(PROVIDED ENTRIES)
_ _ _ _ _ _ _

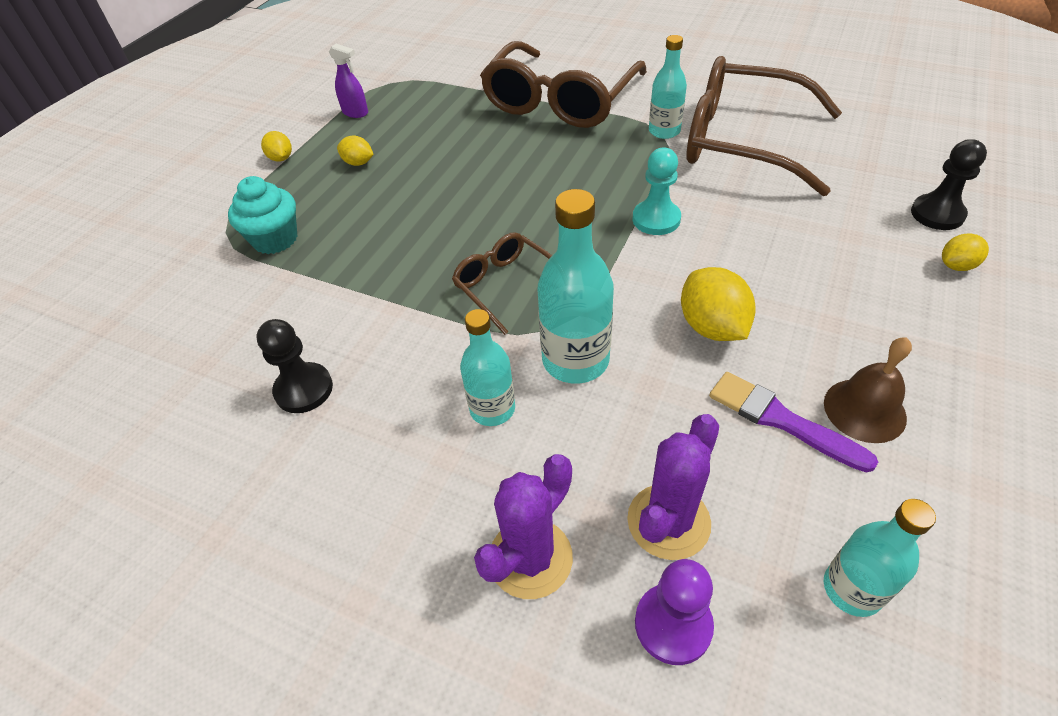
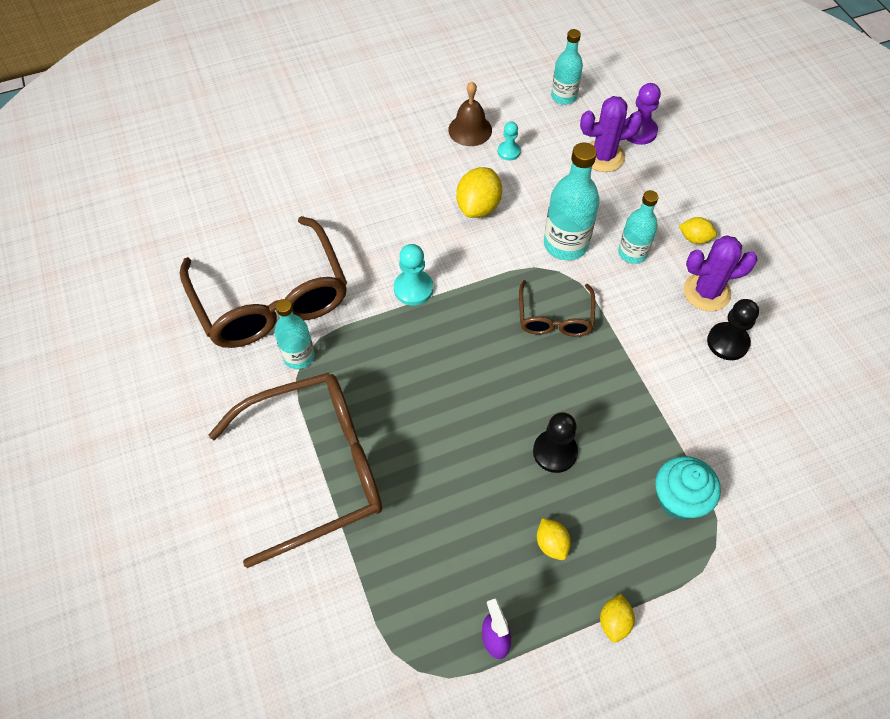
camera: 140 degrees left, 10 degrees up
(530, 558) = (672, 184): purple cactus -> purple cactus (706, 292)
(781, 420) = (508, 151): purple brush -> turquoise pawn
(937, 214) = (274, 166): black pawn -> black pawn (555, 452)
(957, 266) = (321, 141): yellow lemon -> yellow lemon (694, 238)

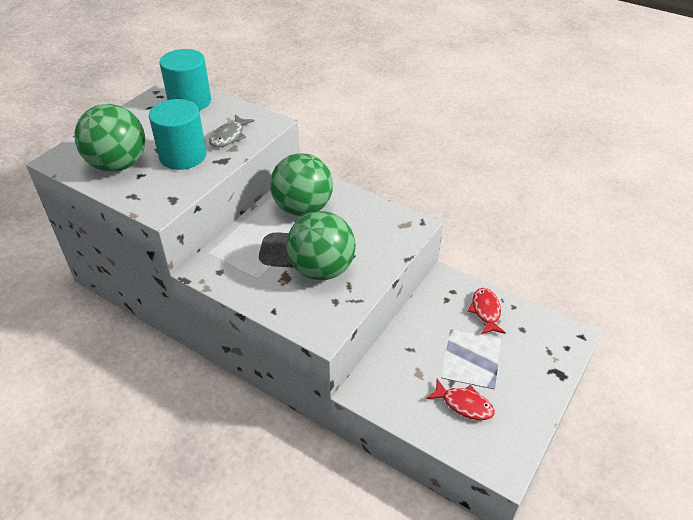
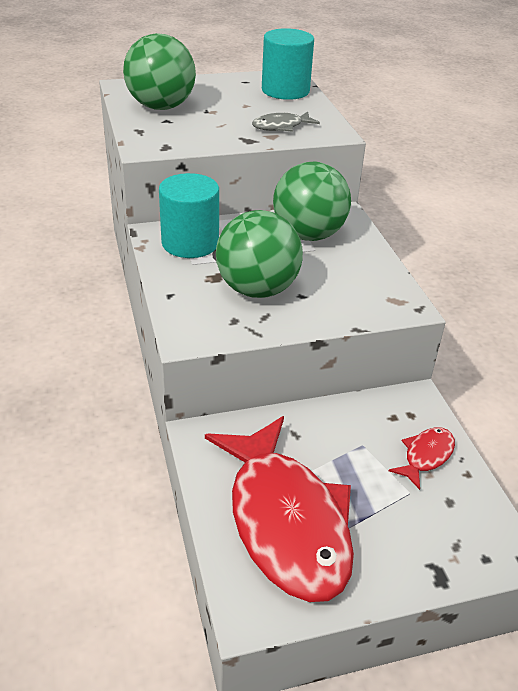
camera: 40 degrees right, 5 degrees down
(183, 156) = (220, 123): turquoise cylinder -> turquoise cylinder (190, 243)
(464, 404) = (286, 521): red fish -> red fish, size x2.41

_ _ _ _ _ _ _

(TRY IT)
Read the data above. Pull out each line in which the string "pawn" appears.

(ANSWER SECTION)
(781, 420) = (508, 151): purple brush -> turquoise pawn
(937, 214) = (274, 166): black pawn -> black pawn (555, 452)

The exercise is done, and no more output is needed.